PROBLEM STATEMENT: Check every line of the entries for "minus", and copy the lines that hold it.

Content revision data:
# # # # # # #

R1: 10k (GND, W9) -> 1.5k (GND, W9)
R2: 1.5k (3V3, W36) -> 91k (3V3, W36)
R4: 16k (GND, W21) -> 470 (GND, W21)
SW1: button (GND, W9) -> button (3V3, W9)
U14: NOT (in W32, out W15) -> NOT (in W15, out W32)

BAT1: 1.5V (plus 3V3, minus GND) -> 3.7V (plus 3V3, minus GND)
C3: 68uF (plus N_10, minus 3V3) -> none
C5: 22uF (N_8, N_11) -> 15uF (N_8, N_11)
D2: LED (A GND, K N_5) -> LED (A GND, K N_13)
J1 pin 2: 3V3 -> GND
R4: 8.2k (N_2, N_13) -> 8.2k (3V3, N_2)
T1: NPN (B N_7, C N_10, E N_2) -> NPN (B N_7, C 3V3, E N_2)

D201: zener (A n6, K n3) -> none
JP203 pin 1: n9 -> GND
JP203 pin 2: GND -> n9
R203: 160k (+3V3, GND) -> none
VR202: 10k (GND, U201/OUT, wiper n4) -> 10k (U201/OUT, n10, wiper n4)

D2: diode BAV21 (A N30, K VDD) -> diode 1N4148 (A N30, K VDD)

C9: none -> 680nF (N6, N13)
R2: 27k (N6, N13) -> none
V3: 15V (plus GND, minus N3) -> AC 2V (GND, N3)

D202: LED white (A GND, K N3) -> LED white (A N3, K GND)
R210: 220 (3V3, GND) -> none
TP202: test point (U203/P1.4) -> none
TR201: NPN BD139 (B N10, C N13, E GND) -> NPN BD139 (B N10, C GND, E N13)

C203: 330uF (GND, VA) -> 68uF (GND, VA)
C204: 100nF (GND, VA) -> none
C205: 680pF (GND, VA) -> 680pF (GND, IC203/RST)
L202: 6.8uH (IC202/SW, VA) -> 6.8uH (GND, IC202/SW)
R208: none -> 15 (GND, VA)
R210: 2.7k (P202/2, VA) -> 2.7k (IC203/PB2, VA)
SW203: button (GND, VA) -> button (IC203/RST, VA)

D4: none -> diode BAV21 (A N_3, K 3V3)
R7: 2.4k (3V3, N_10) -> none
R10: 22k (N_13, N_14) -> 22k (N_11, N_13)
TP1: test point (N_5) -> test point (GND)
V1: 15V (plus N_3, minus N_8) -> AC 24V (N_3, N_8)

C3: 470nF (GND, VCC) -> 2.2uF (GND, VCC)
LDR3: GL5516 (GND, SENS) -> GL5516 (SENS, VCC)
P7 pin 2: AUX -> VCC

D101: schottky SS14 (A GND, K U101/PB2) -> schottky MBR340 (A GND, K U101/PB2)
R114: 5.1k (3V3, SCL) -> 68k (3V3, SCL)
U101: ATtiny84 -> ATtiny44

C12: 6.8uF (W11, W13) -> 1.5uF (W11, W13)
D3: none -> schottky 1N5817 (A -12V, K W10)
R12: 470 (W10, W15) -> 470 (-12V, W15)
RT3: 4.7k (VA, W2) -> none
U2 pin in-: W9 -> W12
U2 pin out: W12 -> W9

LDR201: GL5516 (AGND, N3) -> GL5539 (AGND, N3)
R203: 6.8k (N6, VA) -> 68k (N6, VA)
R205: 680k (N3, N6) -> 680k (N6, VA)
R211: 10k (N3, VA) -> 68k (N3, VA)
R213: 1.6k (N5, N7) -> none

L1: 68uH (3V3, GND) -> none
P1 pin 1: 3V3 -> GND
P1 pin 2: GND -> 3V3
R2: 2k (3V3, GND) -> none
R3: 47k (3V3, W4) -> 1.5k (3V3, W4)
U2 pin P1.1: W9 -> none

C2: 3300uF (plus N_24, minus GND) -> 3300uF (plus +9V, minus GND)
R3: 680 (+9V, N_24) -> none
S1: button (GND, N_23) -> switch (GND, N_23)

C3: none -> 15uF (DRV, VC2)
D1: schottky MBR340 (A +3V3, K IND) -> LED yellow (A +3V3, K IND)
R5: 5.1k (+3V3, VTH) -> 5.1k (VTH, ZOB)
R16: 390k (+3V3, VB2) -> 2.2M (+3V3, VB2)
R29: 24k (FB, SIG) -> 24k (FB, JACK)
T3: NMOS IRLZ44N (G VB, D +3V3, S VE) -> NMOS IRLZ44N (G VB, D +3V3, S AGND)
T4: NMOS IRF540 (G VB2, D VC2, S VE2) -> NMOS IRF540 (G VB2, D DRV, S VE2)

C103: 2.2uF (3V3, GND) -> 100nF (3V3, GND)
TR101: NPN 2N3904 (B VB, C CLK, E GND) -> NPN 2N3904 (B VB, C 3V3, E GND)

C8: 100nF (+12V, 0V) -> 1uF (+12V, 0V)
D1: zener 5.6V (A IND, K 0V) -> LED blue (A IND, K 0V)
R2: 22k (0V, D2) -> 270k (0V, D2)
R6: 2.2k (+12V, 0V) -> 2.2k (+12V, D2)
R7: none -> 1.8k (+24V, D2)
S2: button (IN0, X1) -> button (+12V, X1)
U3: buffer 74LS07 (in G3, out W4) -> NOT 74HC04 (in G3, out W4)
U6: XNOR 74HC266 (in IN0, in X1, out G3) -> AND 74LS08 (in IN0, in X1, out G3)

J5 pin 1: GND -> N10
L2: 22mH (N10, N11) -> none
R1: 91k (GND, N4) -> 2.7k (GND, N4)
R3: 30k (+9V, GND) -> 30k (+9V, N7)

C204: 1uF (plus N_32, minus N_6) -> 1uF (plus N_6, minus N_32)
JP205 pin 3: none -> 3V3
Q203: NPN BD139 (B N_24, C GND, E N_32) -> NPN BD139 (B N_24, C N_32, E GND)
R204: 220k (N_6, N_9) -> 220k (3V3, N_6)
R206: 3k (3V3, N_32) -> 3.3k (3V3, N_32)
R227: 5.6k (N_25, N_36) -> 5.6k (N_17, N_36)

# # # # # # #

RESPONSE:
BAT1: 1.5V (plus 3V3, minus GND) -> 3.7V (plus 3V3, minus GND)
C3: 68uF (plus N_10, minus 3V3) -> none
V3: 15V (plus GND, minus N3) -> AC 2V (GND, N3)
V1: 15V (plus N_3, minus N_8) -> AC 24V (N_3, N_8)
C2: 3300uF (plus N_24, minus GND) -> 3300uF (plus +9V, minus GND)
C204: 1uF (plus N_32, minus N_6) -> 1uF (plus N_6, minus N_32)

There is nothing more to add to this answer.